Go through the following data and transcribe exactly the stretch of lines from the one holding "camera: 10 degrees left, 0 degrees up" to the one holding "move: rocket/purple <333, 149, 388, 228>", both included.

» INPUT DATA:
>>>>>

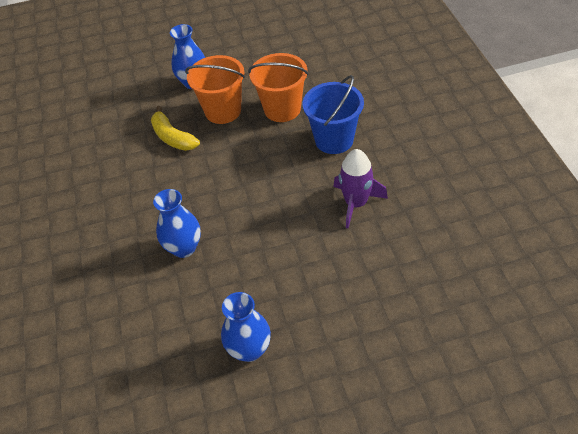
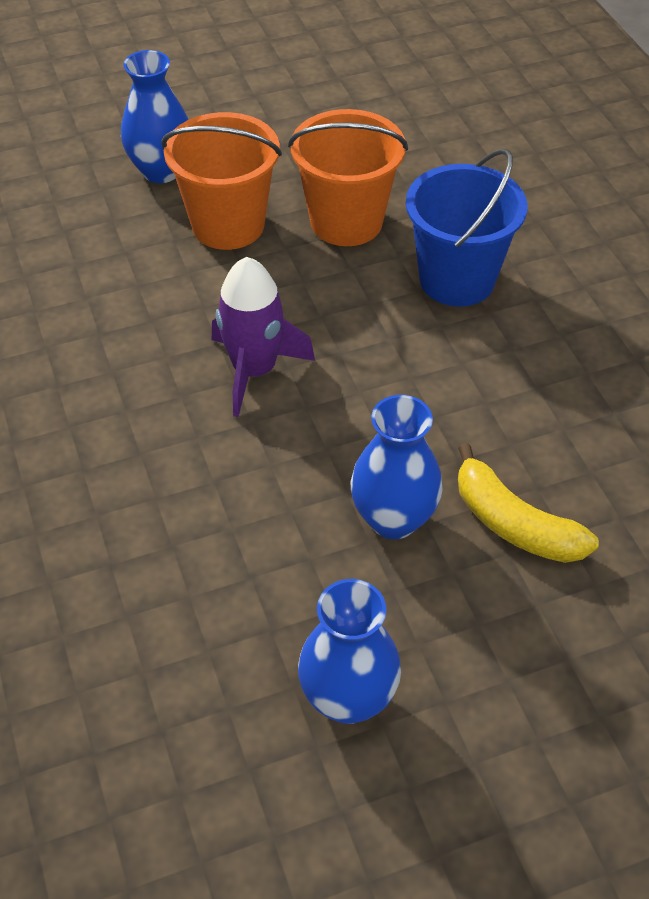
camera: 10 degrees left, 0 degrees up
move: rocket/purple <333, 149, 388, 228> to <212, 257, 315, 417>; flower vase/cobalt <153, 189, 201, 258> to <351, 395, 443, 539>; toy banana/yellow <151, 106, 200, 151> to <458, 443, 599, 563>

<<<<<
>>>>>

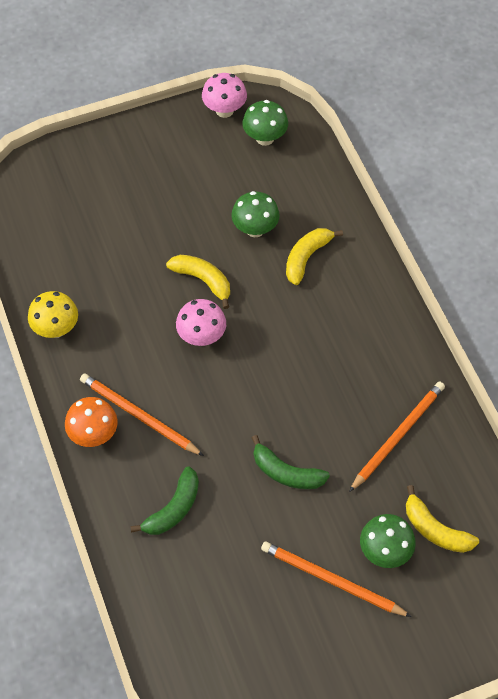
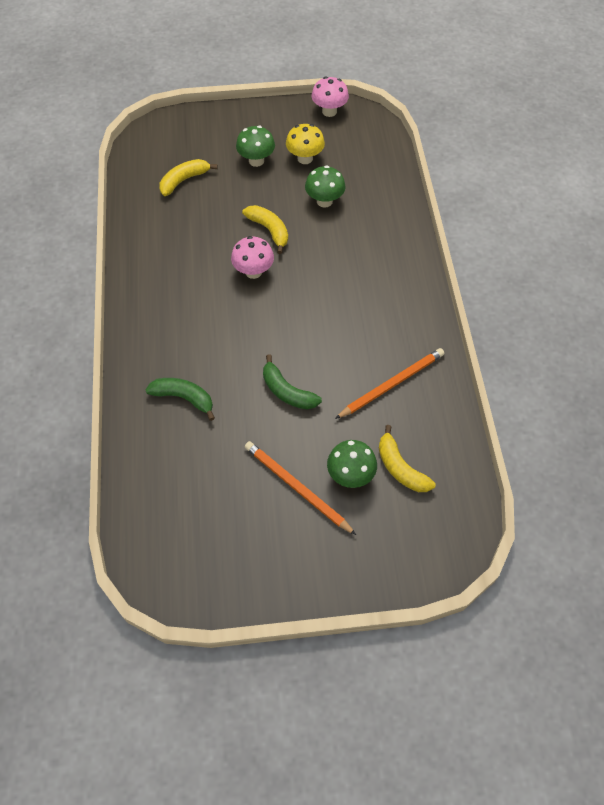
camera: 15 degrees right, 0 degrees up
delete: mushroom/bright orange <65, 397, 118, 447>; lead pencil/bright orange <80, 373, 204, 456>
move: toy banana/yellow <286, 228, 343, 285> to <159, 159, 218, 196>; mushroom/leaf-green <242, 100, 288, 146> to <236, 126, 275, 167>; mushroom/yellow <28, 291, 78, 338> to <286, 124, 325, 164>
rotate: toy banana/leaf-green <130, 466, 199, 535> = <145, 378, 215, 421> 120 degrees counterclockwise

<<<<<

» REPLY:
camera: 10 degrees left, 0 degrees up
move: rocket/purple <333, 149, 388, 228> to <212, 257, 315, 417>; flower vase/cobalt <153, 189, 201, 258> to <351, 395, 443, 539>; toy banana/yellow <151, 106, 200, 151> to <458, 443, 599, 563>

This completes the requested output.